- _WORK TASK_
From the material below, pull each line containing the string "brown".
SOURCE MATERIAL: Begin
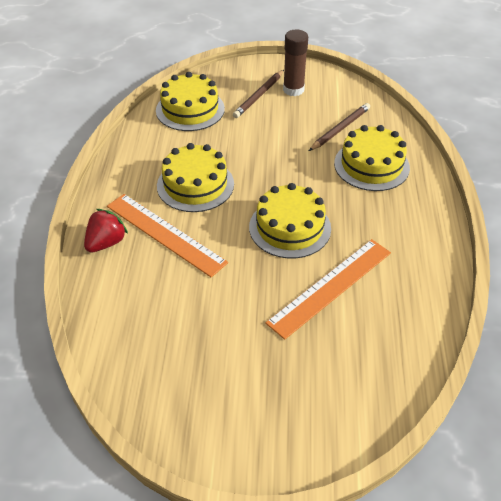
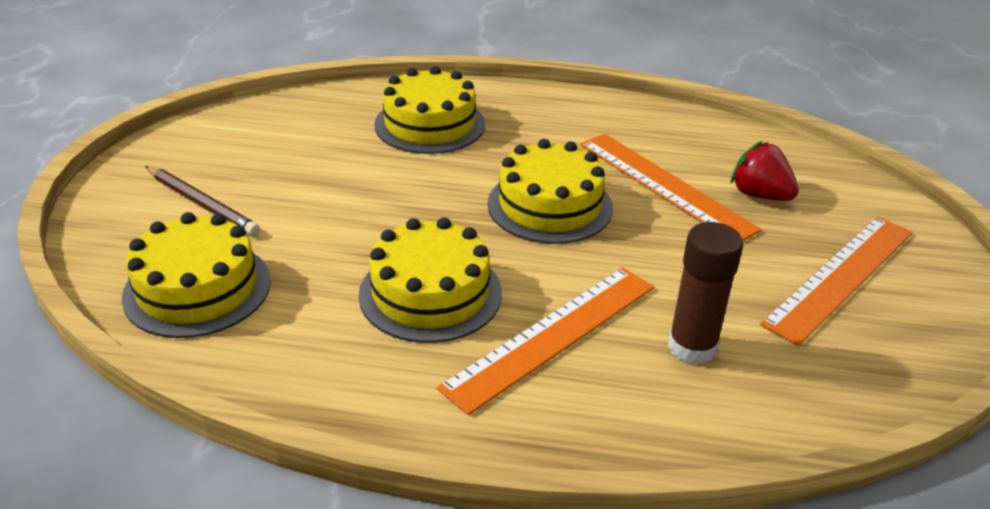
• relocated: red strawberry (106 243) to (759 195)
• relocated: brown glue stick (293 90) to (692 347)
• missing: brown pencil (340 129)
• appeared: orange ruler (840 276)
SOURCE MATERIAL: End
- _SOLUTION FOR THIS PROBLEM_
• relocated: brown glue stick (293 90) to (692 347)
• missing: brown pencil (340 129)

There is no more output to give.